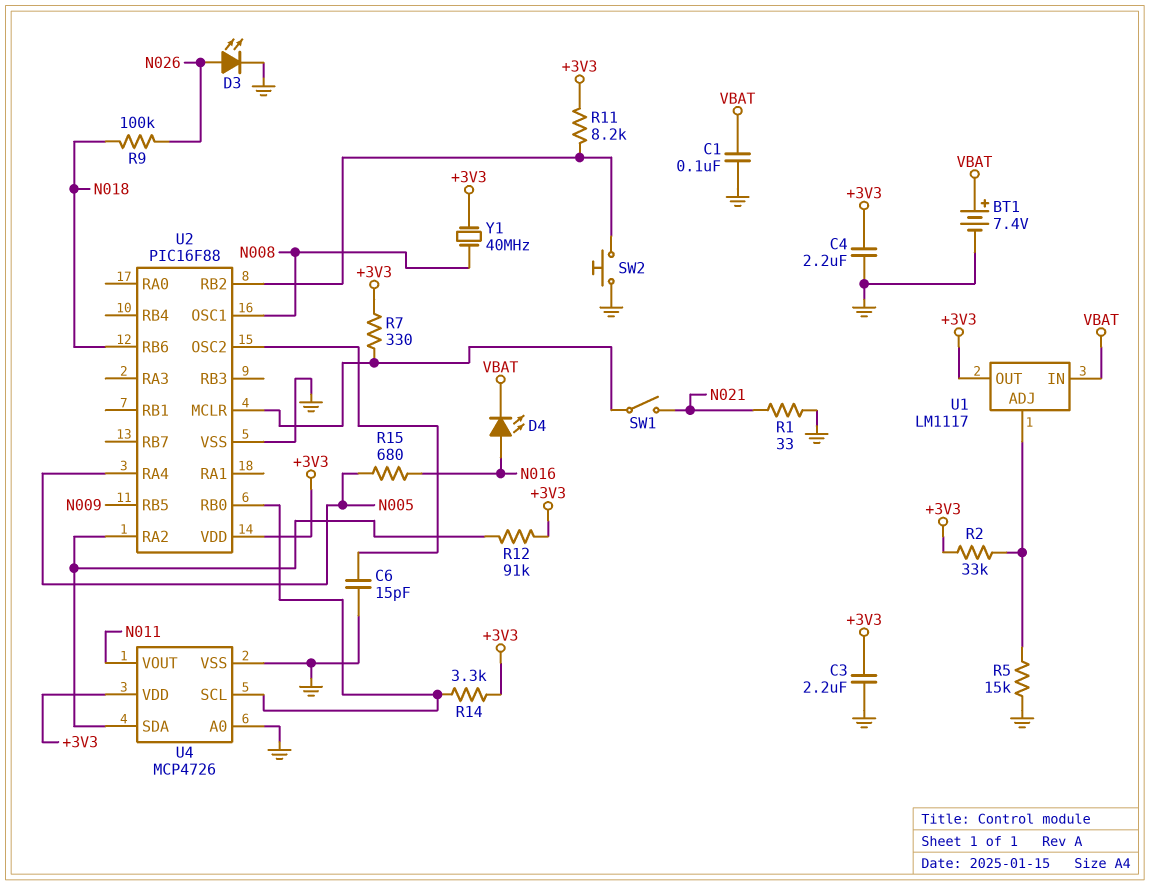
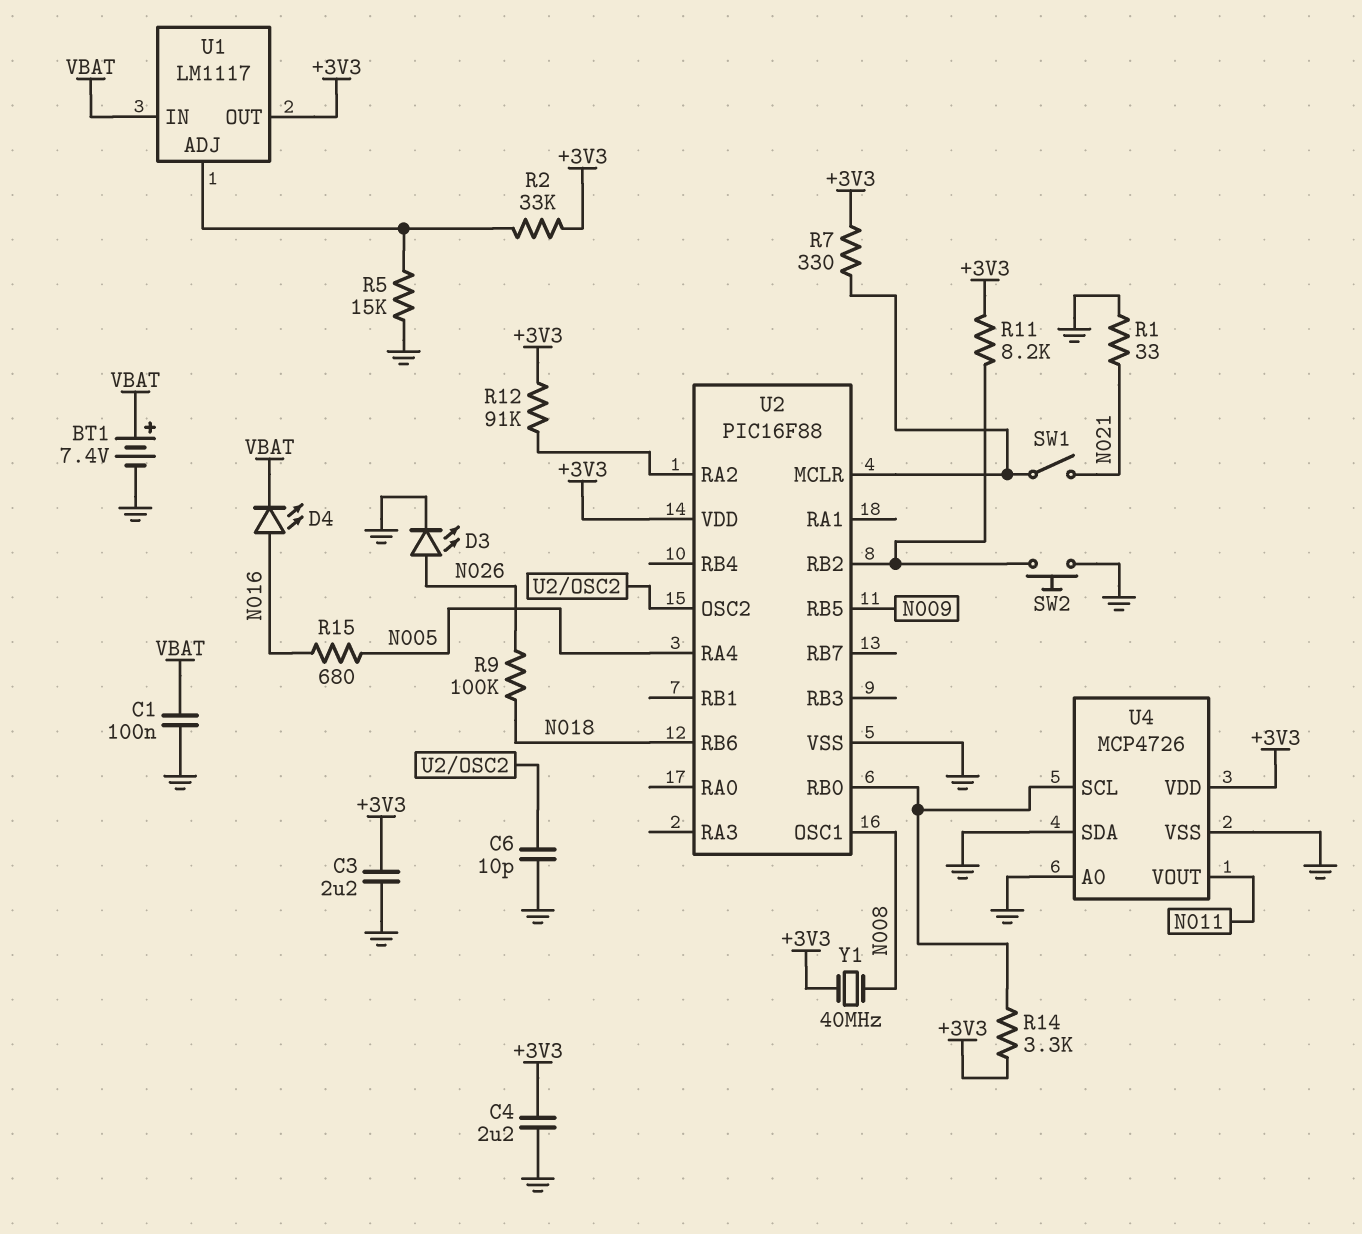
C6: 15pF (GND, U2/OSC2) -> 10pF (GND, U2/OSC2)
U4 pin SDA: U2/RA2 -> GND

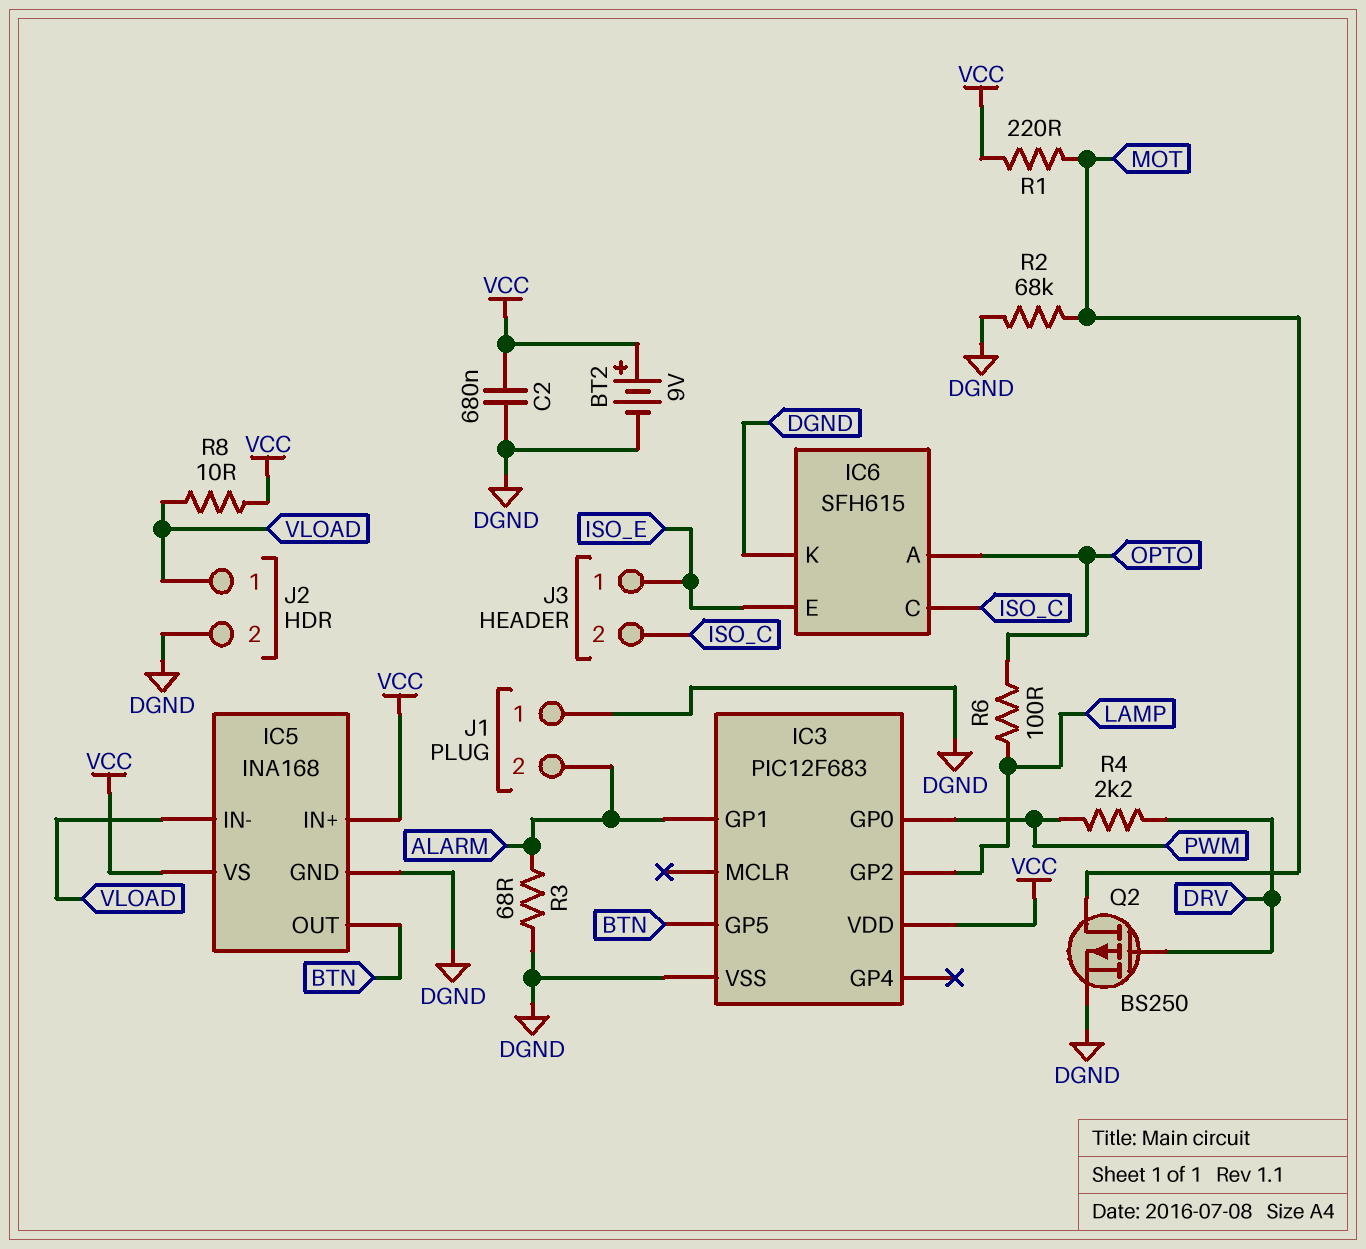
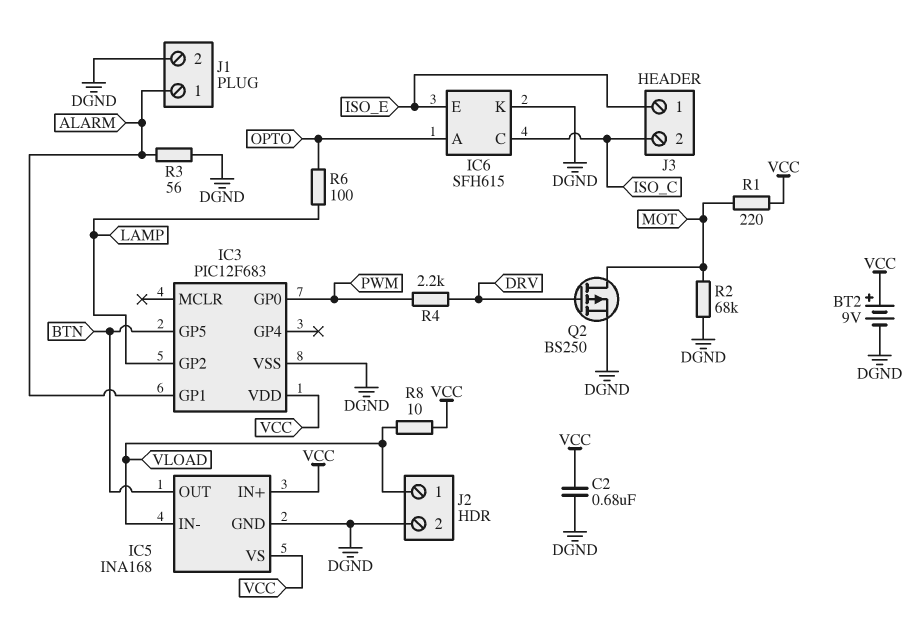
J1 pin 1: DGND -> ALARM
J1 pin 2: ALARM -> DGND
R3: 68 (ALARM, DGND) -> 56 (ALARM, DGND)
....................
** Aim of the task **
Show each line of the material that includes the word "ALARM".

** Task response **
J1 pin 1: DGND -> ALARM
J1 pin 2: ALARM -> DGND
R3: 68 (ALARM, DGND) -> 56 (ALARM, DGND)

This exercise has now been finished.